**Task instructions:** Transcribe the stretch of entries below from the line with "purple pentagon: (454, 62)" through the line with "yellow star: (477, 105)", exactly and with both ends included; leave out all other lines.

------ The input

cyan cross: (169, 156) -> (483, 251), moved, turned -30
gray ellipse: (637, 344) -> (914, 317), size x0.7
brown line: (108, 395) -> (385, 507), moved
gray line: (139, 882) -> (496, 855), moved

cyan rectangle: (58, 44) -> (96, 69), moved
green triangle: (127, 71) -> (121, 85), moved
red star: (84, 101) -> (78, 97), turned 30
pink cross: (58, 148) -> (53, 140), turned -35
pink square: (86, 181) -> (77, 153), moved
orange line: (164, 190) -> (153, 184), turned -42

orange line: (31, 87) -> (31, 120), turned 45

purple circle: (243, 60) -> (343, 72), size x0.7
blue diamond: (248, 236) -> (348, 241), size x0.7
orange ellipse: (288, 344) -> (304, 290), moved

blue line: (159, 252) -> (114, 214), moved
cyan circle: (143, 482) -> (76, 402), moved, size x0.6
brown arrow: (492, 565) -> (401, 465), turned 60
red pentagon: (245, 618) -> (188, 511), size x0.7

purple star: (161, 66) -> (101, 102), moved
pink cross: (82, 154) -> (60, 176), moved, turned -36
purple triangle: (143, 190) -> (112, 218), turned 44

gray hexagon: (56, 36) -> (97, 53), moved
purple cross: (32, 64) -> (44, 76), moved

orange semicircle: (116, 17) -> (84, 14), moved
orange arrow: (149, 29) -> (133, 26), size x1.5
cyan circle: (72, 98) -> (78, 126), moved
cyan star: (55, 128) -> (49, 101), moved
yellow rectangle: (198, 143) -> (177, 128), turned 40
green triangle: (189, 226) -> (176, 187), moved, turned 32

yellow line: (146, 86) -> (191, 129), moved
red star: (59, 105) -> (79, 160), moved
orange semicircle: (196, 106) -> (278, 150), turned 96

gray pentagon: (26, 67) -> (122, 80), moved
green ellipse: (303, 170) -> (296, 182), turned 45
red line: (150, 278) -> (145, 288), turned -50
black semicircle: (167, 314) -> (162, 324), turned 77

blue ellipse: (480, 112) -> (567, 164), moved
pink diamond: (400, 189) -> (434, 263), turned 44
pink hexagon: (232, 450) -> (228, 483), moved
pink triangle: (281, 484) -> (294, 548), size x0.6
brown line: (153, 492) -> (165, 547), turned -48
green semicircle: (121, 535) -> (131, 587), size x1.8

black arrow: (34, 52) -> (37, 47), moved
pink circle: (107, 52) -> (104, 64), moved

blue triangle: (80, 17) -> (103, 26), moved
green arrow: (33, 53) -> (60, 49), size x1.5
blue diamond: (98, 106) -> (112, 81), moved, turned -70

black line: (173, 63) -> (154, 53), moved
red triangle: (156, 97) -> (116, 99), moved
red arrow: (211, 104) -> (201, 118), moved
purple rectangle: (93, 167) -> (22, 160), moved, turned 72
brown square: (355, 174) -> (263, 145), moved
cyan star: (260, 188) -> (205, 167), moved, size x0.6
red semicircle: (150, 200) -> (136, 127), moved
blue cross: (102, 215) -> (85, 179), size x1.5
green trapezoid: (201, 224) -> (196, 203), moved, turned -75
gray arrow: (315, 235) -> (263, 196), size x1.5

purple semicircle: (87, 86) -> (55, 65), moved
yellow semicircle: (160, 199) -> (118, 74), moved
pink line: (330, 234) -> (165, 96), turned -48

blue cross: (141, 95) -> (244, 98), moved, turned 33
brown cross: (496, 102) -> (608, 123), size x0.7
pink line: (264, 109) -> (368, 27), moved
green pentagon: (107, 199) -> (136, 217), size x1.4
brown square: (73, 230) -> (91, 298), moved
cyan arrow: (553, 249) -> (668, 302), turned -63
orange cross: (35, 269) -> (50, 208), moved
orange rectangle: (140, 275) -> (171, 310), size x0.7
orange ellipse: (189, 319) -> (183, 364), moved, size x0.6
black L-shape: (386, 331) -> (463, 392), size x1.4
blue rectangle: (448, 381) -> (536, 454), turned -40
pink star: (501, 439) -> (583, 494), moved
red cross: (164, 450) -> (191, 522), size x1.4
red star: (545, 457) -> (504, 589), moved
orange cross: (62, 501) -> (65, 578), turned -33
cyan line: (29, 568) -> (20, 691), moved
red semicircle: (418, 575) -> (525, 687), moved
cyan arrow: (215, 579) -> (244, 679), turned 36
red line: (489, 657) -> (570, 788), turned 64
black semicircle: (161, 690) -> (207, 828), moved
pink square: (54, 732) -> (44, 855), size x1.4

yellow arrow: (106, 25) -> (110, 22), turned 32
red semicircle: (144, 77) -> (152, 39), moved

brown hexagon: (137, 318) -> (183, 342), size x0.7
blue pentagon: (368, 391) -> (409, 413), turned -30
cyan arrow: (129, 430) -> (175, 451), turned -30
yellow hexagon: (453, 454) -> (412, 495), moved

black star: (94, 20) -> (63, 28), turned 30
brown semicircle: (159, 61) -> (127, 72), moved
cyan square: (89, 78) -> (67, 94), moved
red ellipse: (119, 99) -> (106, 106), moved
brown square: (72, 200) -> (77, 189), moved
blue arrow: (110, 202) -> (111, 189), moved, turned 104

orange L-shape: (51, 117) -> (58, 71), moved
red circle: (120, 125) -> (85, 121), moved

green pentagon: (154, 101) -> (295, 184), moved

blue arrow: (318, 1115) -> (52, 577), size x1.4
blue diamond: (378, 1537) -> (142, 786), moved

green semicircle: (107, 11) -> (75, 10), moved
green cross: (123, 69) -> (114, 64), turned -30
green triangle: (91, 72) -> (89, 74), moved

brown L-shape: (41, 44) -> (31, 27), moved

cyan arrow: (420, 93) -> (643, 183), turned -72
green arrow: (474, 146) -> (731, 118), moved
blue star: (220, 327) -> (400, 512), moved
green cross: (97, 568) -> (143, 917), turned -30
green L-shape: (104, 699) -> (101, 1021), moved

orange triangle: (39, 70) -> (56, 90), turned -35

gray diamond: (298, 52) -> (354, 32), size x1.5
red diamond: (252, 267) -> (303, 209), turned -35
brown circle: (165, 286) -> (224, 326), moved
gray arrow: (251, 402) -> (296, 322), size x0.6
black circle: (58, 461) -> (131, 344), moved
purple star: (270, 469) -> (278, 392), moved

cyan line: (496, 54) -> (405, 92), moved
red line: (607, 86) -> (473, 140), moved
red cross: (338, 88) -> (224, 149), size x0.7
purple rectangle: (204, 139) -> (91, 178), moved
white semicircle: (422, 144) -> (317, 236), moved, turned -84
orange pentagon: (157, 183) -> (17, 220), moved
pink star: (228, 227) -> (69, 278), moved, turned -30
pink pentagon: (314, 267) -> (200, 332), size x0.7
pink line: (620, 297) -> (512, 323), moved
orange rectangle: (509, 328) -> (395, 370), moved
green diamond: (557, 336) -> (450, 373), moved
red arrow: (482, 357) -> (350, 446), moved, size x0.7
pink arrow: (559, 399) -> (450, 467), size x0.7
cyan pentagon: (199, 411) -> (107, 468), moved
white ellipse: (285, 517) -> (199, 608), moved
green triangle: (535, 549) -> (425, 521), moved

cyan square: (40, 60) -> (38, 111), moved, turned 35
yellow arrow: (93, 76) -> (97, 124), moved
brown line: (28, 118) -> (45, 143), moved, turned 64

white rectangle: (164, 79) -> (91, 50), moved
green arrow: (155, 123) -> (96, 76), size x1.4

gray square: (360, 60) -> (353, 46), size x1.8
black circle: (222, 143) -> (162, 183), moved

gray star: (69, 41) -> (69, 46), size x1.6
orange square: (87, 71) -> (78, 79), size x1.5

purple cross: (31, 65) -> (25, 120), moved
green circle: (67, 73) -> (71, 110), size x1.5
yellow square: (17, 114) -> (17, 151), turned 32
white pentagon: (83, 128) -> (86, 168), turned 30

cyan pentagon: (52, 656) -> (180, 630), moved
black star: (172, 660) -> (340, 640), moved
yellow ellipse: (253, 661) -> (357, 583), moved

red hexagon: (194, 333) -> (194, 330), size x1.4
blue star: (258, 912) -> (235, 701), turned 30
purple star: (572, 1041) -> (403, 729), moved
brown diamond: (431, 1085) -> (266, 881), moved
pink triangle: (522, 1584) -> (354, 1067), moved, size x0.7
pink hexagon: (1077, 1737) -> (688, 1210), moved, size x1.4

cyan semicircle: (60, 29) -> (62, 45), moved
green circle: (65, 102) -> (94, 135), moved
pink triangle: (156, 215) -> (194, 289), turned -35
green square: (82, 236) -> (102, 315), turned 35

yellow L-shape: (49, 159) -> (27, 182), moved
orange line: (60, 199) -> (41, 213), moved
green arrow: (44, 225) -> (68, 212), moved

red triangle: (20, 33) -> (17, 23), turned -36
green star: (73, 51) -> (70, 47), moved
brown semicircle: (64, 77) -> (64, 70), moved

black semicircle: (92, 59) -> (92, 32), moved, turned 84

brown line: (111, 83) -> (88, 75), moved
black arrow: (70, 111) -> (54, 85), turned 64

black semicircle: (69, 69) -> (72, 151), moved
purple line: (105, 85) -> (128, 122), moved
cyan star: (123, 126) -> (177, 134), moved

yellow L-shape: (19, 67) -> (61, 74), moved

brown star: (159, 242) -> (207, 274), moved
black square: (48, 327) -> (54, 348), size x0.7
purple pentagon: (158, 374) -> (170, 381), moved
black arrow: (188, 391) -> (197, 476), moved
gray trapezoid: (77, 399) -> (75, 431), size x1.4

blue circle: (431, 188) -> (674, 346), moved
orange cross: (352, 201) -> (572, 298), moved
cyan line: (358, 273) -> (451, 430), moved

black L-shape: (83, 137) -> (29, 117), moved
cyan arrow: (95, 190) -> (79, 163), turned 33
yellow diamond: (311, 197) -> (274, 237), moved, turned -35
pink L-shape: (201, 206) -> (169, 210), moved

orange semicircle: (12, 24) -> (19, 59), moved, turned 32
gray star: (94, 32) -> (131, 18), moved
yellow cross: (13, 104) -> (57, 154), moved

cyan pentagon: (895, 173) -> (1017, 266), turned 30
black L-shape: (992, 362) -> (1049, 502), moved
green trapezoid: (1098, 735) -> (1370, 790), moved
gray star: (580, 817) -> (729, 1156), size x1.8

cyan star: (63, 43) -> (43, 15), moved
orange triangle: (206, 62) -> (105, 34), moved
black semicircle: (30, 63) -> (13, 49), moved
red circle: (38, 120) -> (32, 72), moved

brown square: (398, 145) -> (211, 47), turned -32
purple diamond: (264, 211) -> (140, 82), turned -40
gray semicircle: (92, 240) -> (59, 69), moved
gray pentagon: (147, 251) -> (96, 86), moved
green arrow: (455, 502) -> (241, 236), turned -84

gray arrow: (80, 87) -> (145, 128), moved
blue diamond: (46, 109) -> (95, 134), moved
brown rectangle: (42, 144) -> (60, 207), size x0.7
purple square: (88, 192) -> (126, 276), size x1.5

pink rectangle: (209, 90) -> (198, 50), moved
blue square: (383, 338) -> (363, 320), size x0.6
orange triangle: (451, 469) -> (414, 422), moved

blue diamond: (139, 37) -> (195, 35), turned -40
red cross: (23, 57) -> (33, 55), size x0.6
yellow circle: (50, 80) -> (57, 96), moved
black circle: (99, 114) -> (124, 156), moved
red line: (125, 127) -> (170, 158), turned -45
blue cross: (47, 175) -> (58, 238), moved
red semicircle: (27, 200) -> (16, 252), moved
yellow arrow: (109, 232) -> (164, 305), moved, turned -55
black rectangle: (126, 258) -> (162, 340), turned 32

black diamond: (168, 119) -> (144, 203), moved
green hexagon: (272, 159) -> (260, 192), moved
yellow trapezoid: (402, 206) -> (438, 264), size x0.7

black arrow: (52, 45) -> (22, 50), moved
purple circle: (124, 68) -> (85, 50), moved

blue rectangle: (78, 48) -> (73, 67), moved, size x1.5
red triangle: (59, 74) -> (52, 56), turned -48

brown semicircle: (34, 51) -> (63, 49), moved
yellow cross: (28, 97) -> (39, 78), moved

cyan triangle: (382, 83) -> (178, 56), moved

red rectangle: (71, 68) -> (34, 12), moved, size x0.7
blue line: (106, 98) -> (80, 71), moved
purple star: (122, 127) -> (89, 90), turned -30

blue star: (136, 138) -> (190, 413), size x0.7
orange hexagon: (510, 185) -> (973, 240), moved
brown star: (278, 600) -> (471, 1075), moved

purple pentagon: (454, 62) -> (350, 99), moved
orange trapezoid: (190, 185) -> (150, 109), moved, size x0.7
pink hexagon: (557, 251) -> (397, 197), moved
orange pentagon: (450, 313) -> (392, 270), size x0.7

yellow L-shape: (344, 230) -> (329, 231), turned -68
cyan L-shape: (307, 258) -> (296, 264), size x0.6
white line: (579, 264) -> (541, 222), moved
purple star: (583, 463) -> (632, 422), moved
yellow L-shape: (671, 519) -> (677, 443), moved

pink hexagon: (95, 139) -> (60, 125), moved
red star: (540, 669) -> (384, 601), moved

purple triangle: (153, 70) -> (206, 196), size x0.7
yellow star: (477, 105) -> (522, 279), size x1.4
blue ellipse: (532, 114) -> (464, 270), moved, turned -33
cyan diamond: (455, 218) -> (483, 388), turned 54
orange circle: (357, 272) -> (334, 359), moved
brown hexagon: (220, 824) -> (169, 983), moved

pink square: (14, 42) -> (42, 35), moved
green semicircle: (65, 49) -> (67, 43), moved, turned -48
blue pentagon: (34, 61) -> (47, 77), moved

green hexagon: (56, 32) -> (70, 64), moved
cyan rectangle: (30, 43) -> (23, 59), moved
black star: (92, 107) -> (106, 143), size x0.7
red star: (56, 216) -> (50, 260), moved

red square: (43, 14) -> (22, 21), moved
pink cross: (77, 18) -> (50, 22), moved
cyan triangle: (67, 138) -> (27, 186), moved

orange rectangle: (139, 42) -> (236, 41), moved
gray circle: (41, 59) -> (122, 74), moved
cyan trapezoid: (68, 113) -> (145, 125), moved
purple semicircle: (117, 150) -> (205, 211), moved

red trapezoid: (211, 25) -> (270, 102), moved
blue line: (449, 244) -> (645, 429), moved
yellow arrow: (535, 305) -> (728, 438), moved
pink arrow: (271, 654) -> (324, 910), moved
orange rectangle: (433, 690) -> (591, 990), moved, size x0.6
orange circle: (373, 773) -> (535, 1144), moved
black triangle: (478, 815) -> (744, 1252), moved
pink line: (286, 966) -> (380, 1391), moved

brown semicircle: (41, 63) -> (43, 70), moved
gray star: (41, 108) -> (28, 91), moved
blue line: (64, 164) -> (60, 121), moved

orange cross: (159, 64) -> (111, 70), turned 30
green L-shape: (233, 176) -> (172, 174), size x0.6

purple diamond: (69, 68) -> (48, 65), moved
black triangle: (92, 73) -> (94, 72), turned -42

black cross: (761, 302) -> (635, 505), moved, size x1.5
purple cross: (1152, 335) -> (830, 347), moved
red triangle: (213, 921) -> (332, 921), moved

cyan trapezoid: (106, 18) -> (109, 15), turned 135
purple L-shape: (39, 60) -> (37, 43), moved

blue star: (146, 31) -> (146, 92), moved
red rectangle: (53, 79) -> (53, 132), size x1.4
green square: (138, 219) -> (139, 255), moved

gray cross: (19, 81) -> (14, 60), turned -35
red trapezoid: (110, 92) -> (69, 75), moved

------------

**Response for this exercise:**
purple pentagon: (454, 62) -> (350, 99), moved
orange trapezoid: (190, 185) -> (150, 109), moved, size x0.7
pink hexagon: (557, 251) -> (397, 197), moved
orange pentagon: (450, 313) -> (392, 270), size x0.7

yellow L-shape: (344, 230) -> (329, 231), turned -68
cyan L-shape: (307, 258) -> (296, 264), size x0.6
white line: (579, 264) -> (541, 222), moved
purple star: (583, 463) -> (632, 422), moved
yellow L-shape: (671, 519) -> (677, 443), moved

pink hexagon: (95, 139) -> (60, 125), moved
red star: (540, 669) -> (384, 601), moved

purple triangle: (153, 70) -> (206, 196), size x0.7
yellow star: (477, 105) -> (522, 279), size x1.4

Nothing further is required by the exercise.